[Opening MATERIAL PROVIDED section]

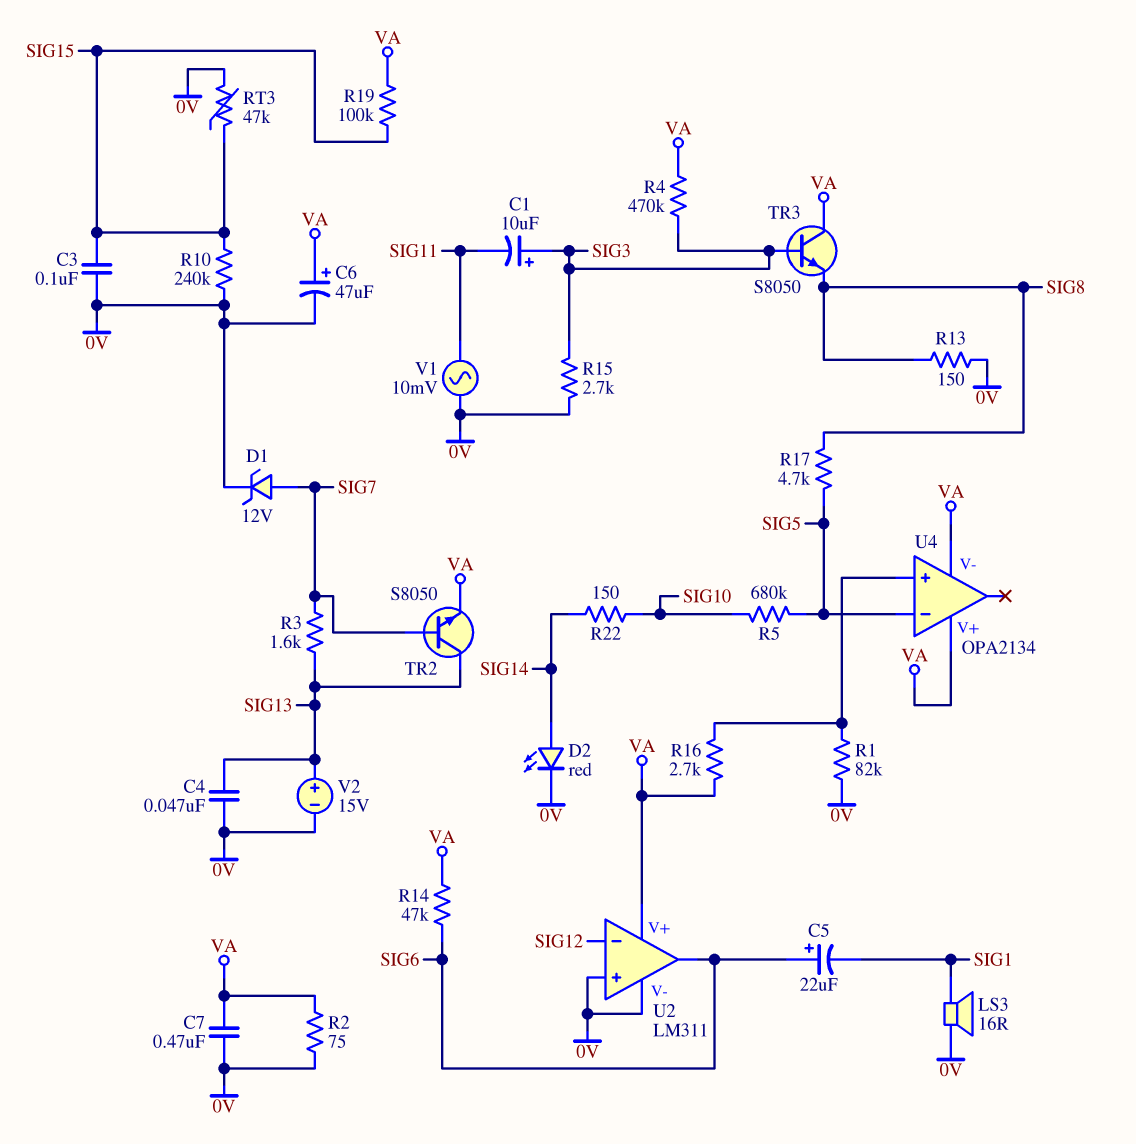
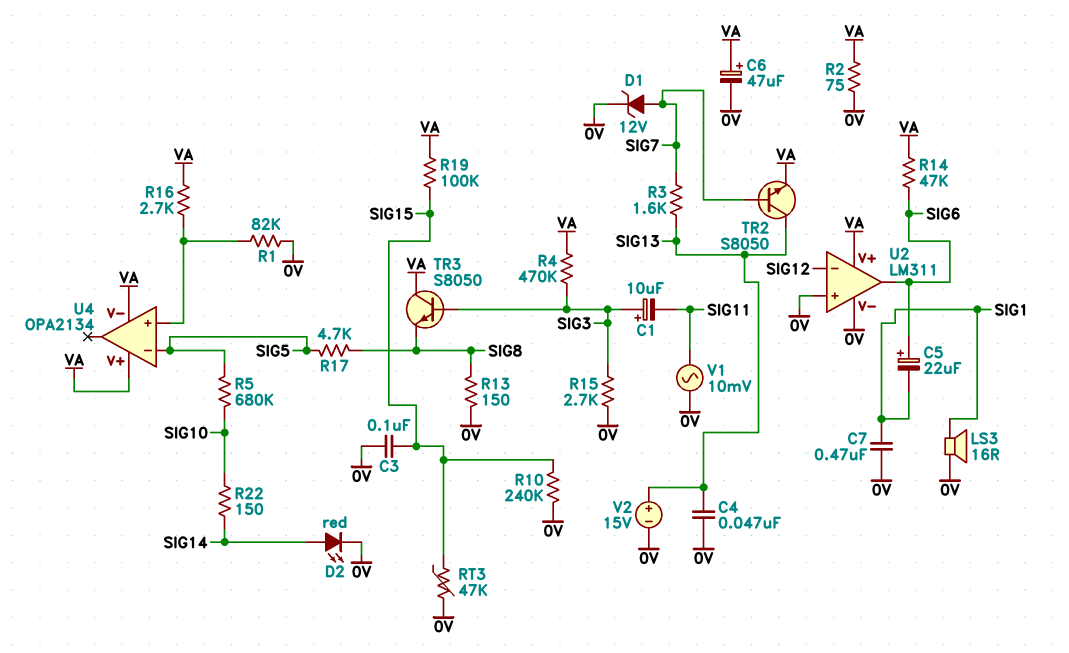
C7: 470nF (0V, VA) -> 470nF (0V, SIG1)

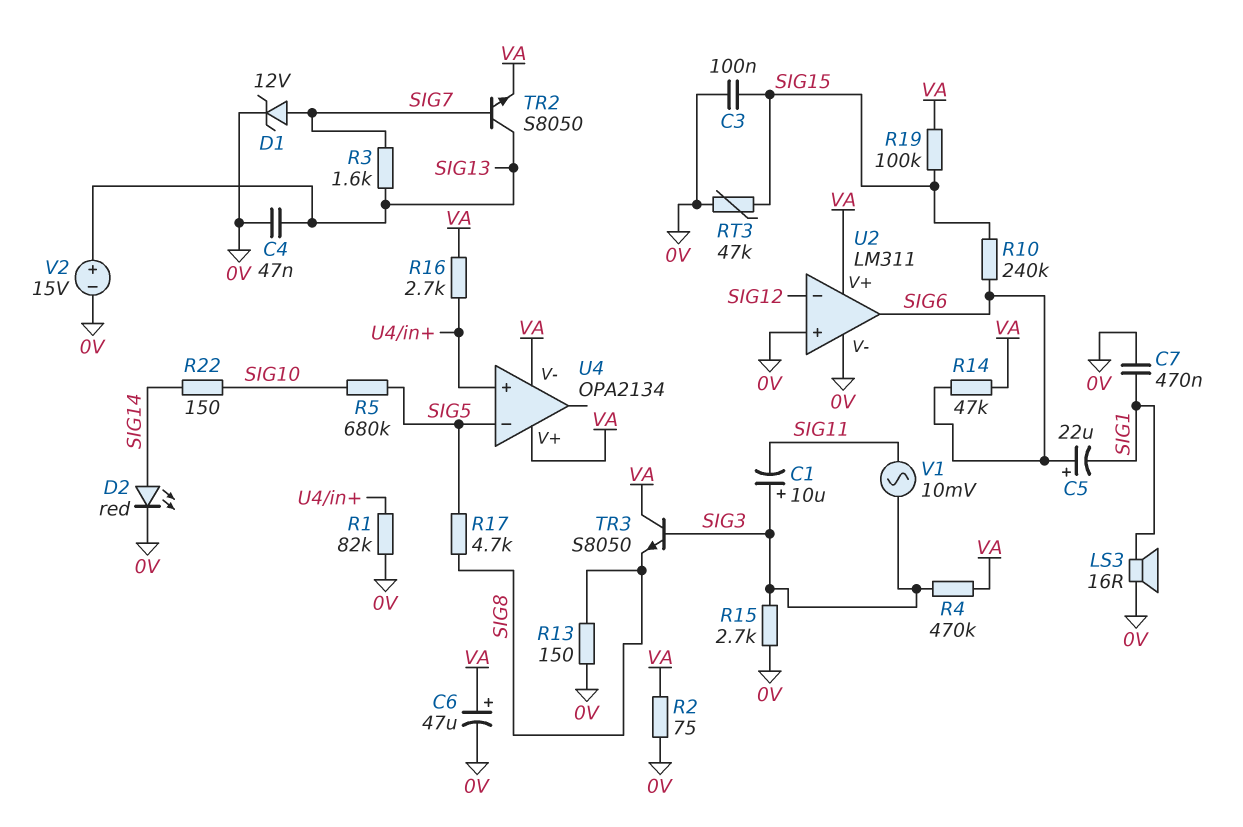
R10: 240k (0V, SIG15) -> 240k (SIG6, SIG15)
V1: AC 10mV (0V, SIG11) -> AC 10mV (SIG3, SIG11)

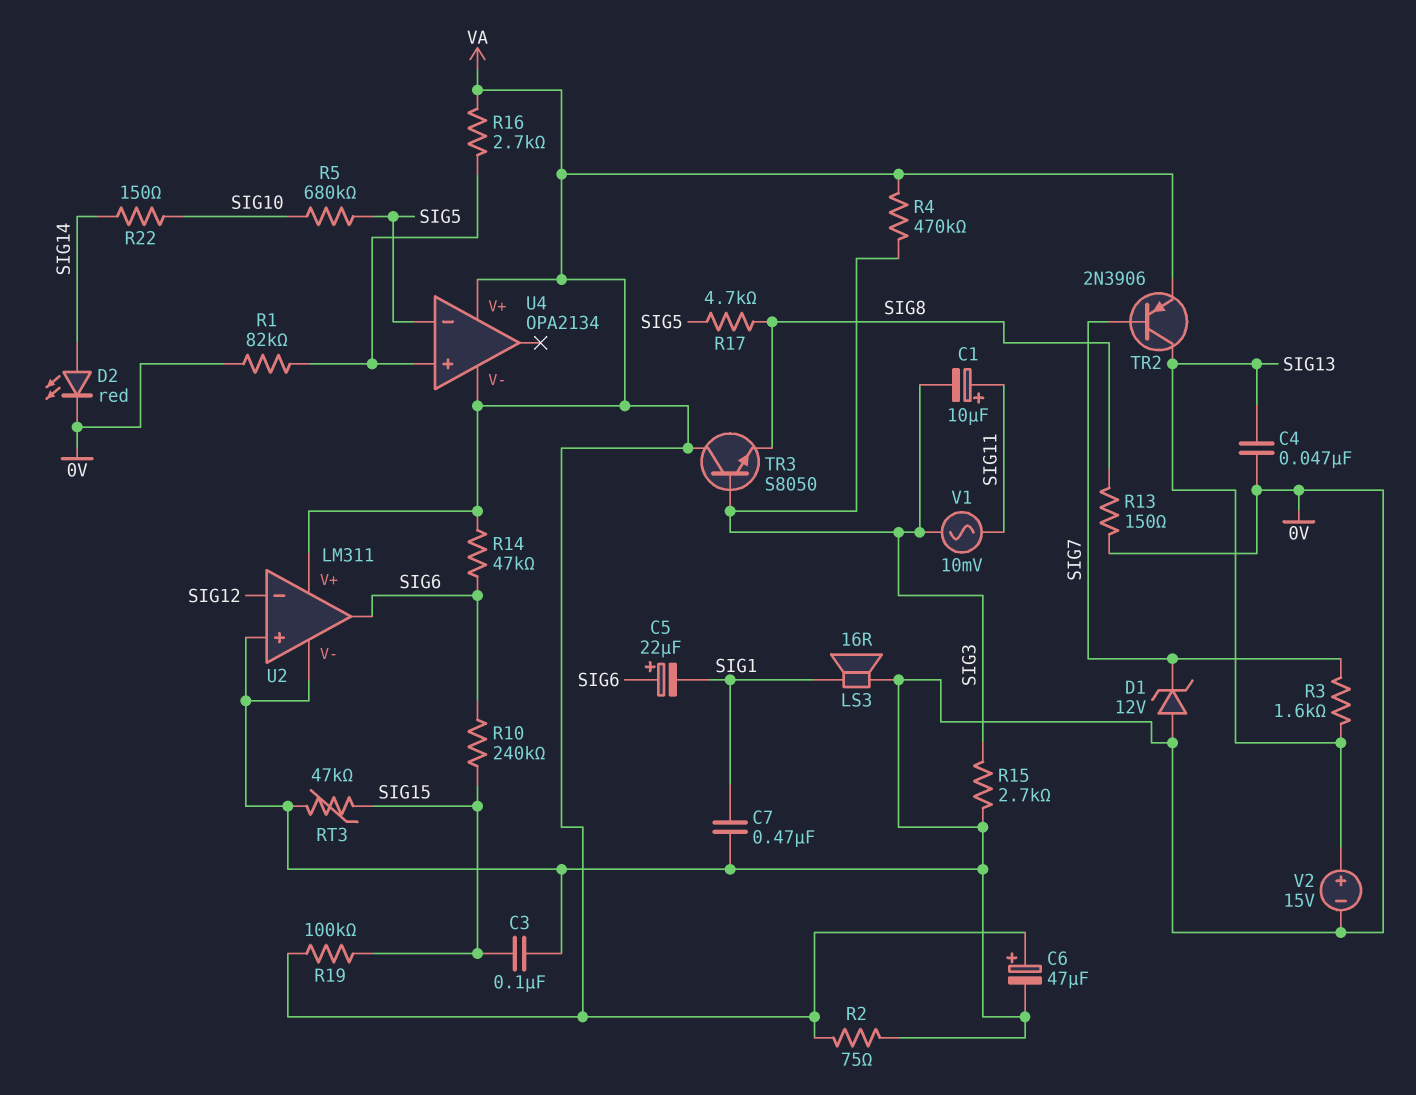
C1: 10uF (plus SIG3, minus SIG11) -> 10uF (plus SIG11, minus SIG3)
D1: zener 12V (A SIG7, K 0V) -> zener 12V (A 0V, K SIG7)
TR2: NPN S8050 (B SIG7, C SIG13, E VA) -> PNP 2N3906 (B SIG7, C SIG13, E VA)

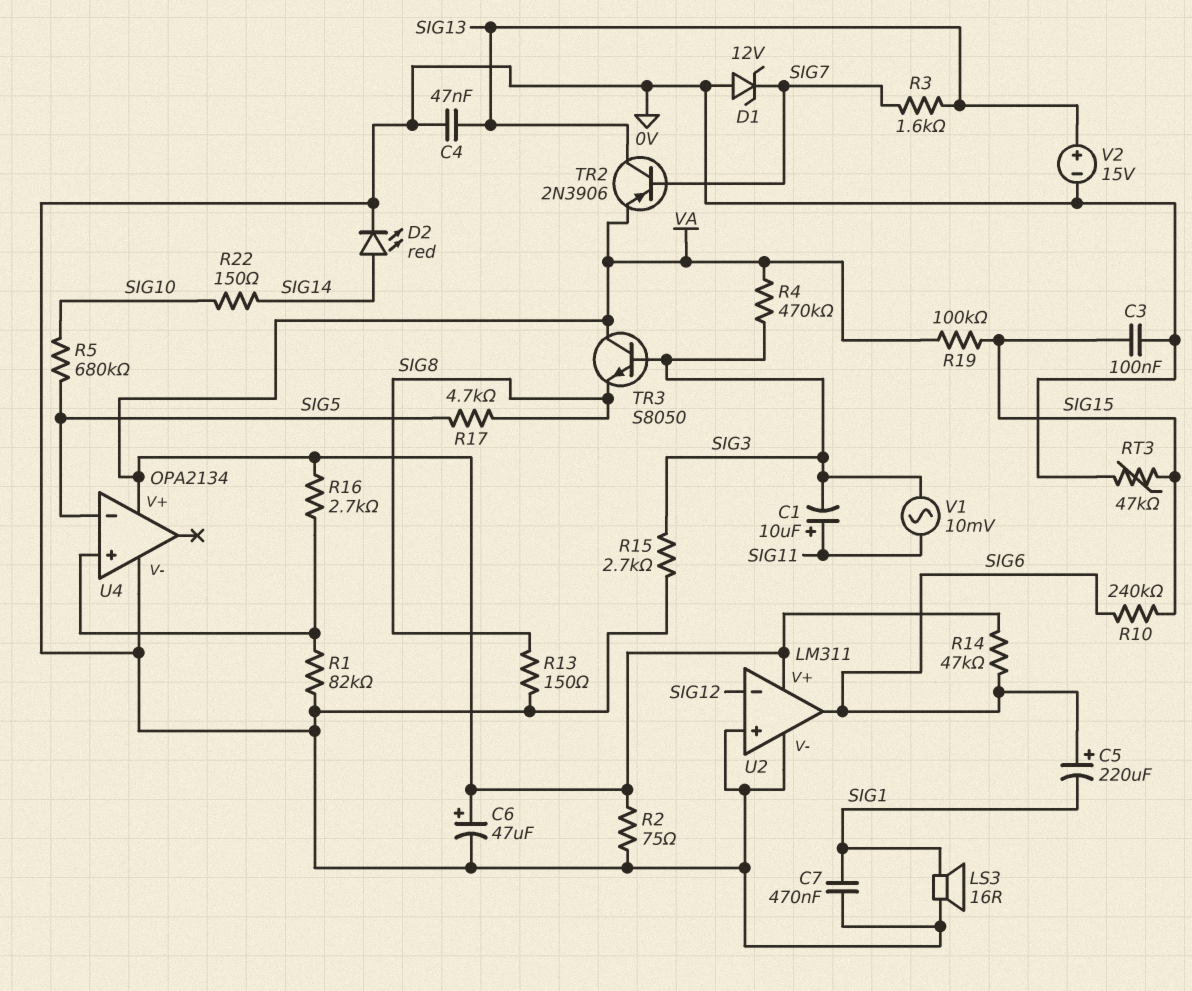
C5: 22uF (plus SIG6, minus SIG1) -> 220uF (plus SIG6, minus SIG1)
U4 pin V-: VA -> 0V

[Closing MATERIAL PROVIDED section]

▸ **YOUR GOAL**: Output only the lines from the one with "C5: 22uF (plus" through the last line of the entries above; please keep them exact.

▸ **ANSWER AREA**:
C5: 22uF (plus SIG6, minus SIG1) -> 220uF (plus SIG6, minus SIG1)
U4 pin V-: VA -> 0V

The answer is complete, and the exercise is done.